• **Assignment**
Write again exactly the lines in the listing below, starting at the line with "none -> white brick D10 level 2" and ending at the line with "none -> white brick J8 level 3", both included. Pictures are not copied.

• **Study material**
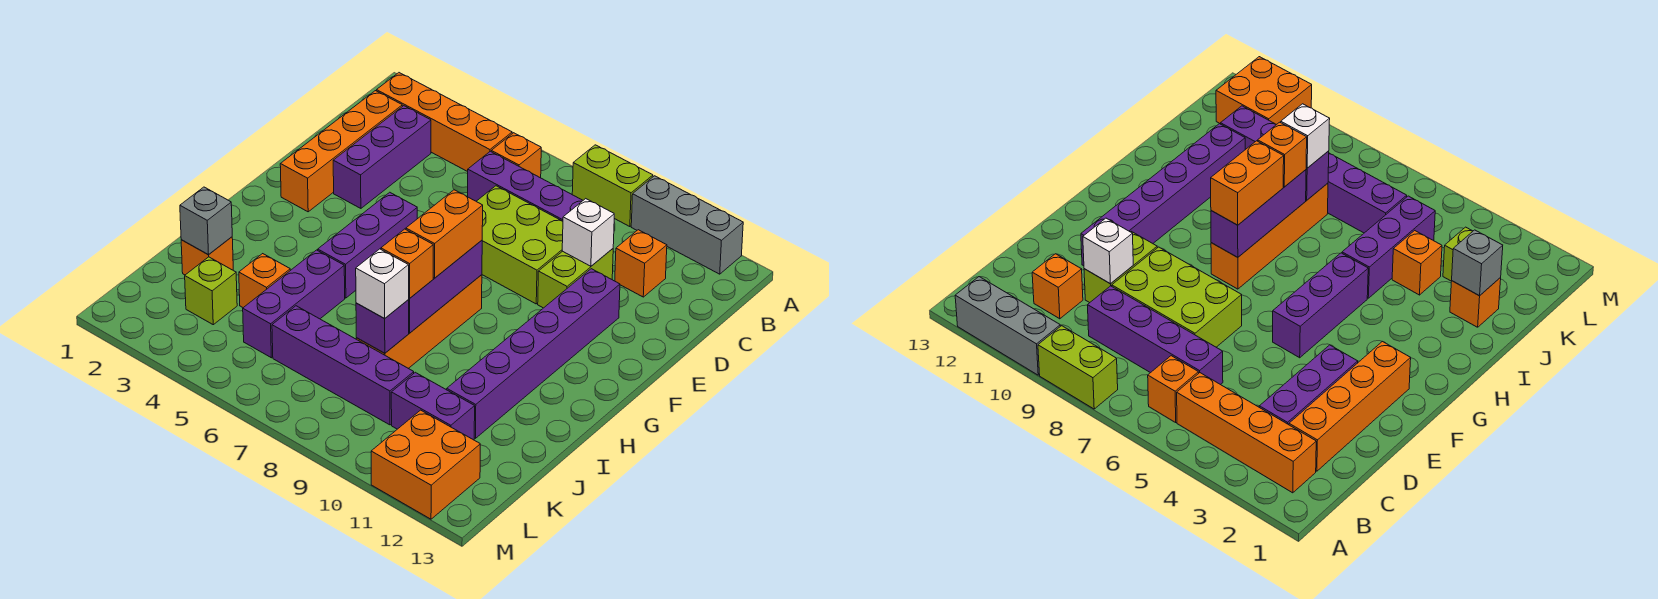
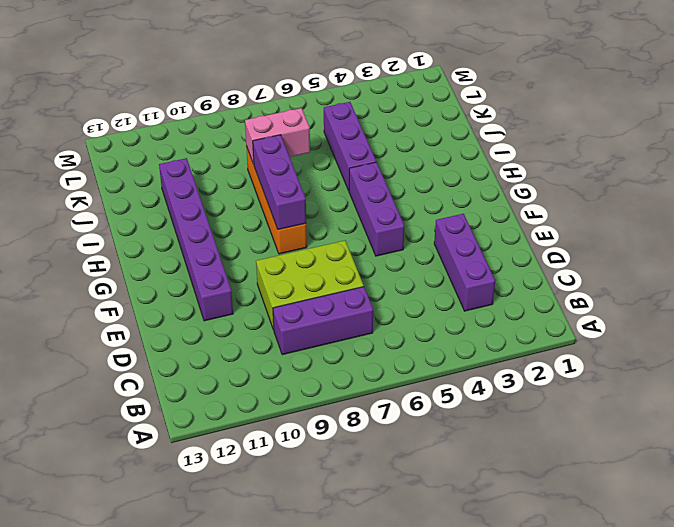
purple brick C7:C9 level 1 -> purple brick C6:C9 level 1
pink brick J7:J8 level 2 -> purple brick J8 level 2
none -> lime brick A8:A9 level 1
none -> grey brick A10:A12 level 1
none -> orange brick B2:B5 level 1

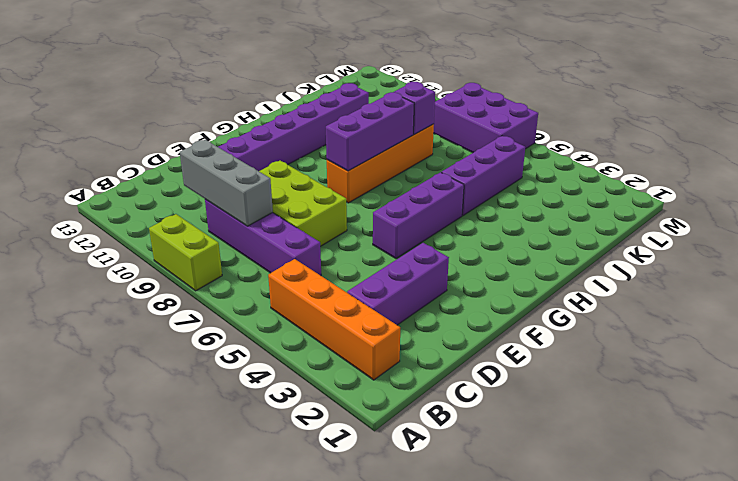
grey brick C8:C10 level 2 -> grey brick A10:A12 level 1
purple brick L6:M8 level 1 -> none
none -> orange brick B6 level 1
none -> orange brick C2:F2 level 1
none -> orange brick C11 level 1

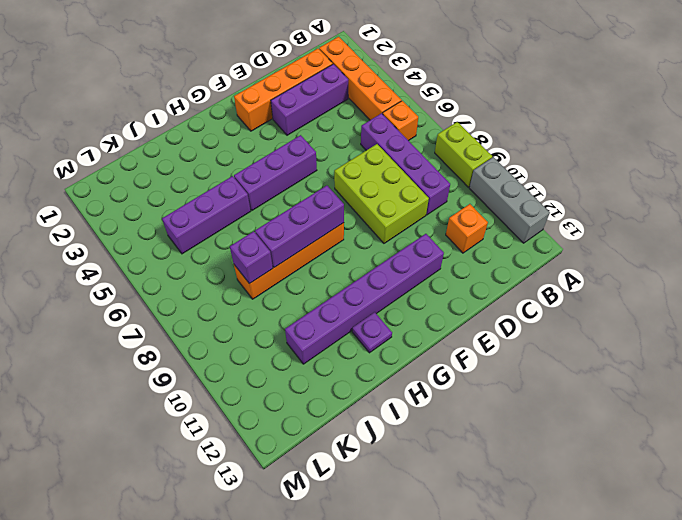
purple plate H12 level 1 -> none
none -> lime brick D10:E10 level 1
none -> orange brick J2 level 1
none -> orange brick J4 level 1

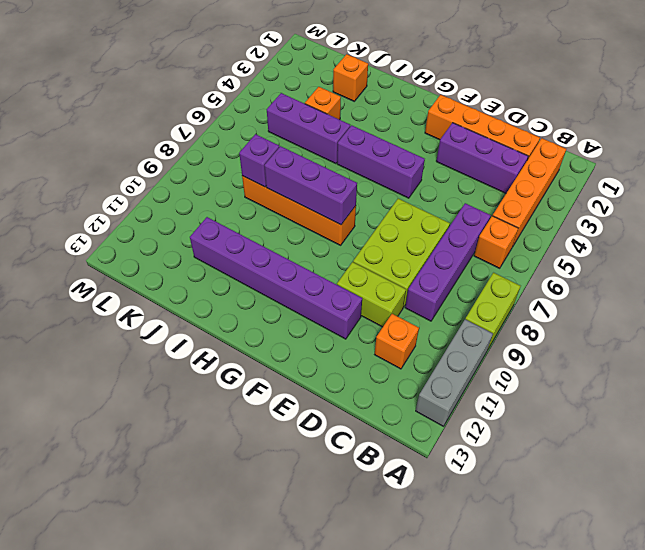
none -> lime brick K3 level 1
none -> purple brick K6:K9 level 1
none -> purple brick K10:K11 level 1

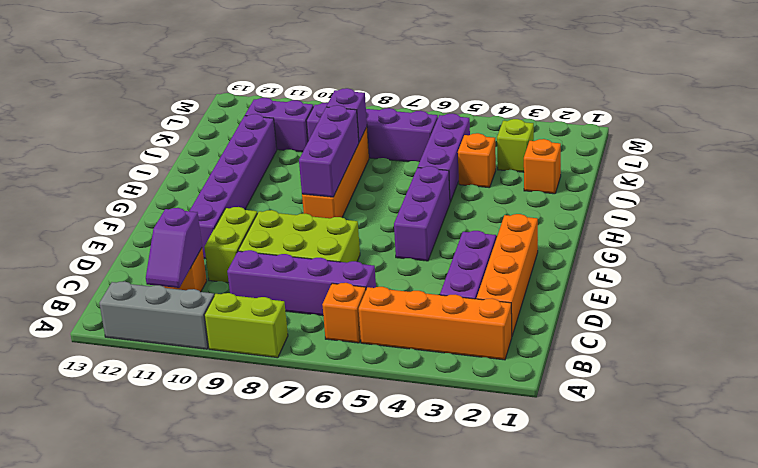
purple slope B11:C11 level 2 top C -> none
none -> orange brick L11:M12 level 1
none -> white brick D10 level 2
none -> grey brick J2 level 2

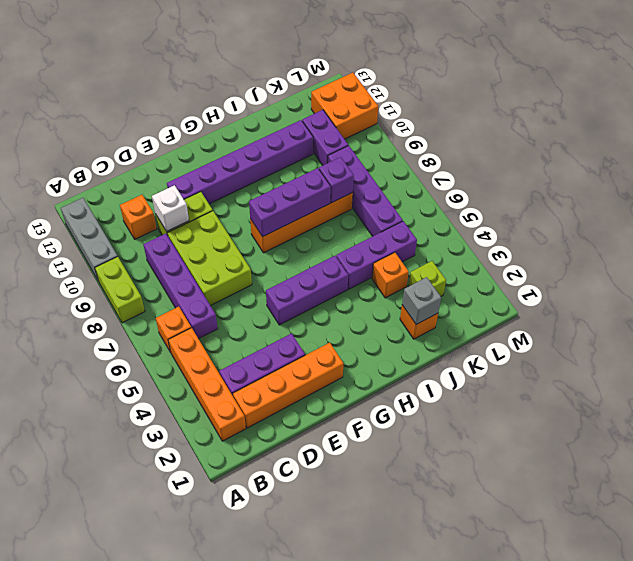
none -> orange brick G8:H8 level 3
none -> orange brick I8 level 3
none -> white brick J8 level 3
...
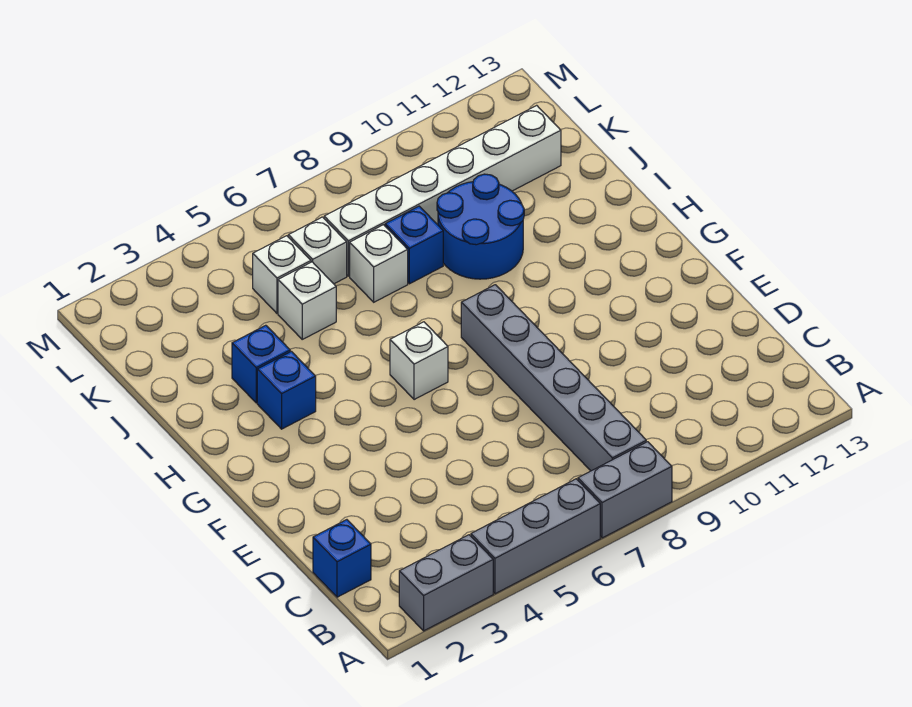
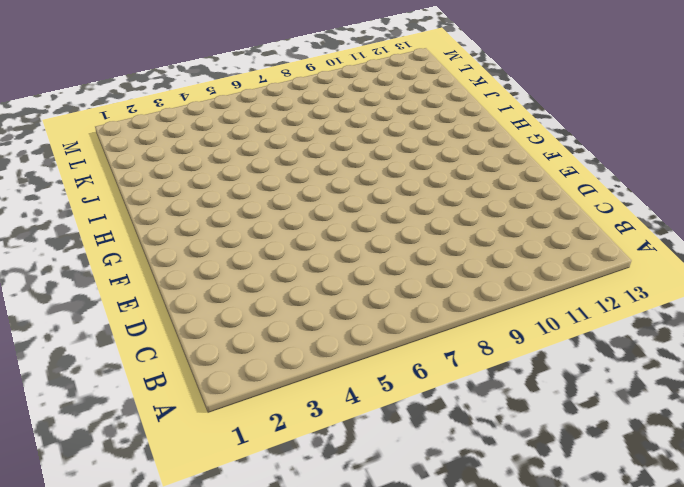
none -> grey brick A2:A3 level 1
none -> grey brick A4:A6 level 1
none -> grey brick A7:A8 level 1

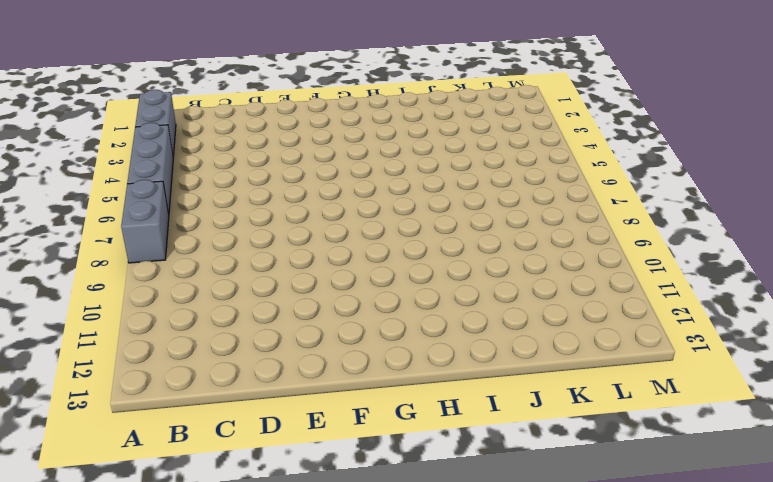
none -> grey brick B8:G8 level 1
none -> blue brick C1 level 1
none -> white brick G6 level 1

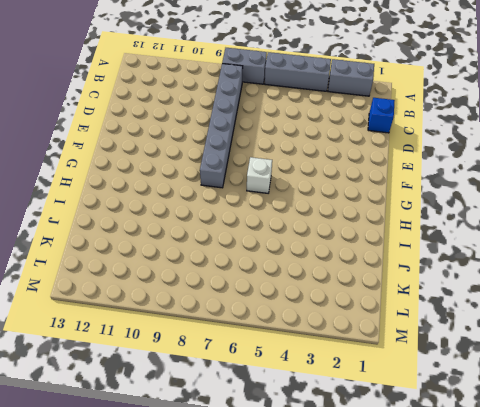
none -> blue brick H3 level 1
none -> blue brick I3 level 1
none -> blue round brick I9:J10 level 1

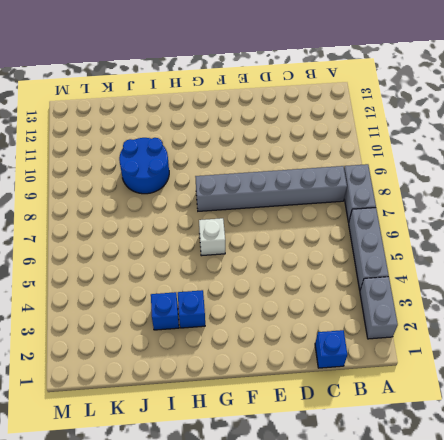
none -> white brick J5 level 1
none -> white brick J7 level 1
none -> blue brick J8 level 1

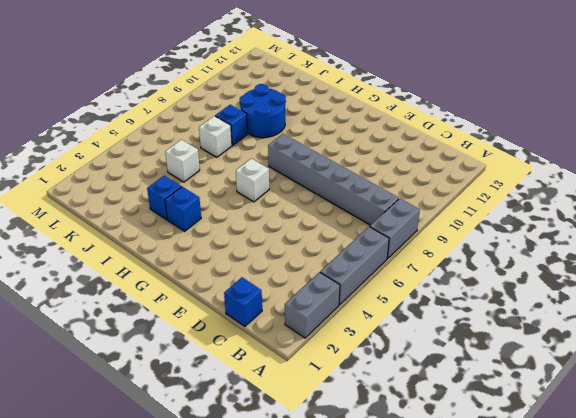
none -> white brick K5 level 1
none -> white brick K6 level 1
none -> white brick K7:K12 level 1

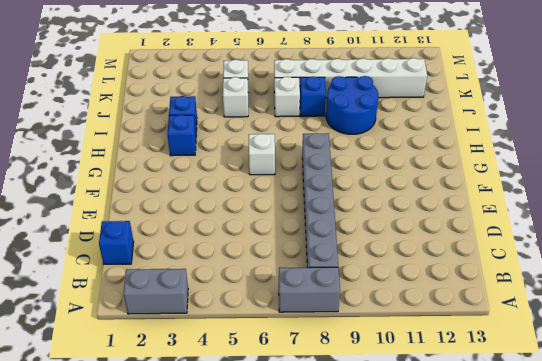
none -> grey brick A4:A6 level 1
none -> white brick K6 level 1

• **Solved exercise**
none -> white brick D10 level 2
none -> grey brick J2 level 2

none -> orange brick G8:H8 level 3
none -> orange brick I8 level 3
none -> white brick J8 level 3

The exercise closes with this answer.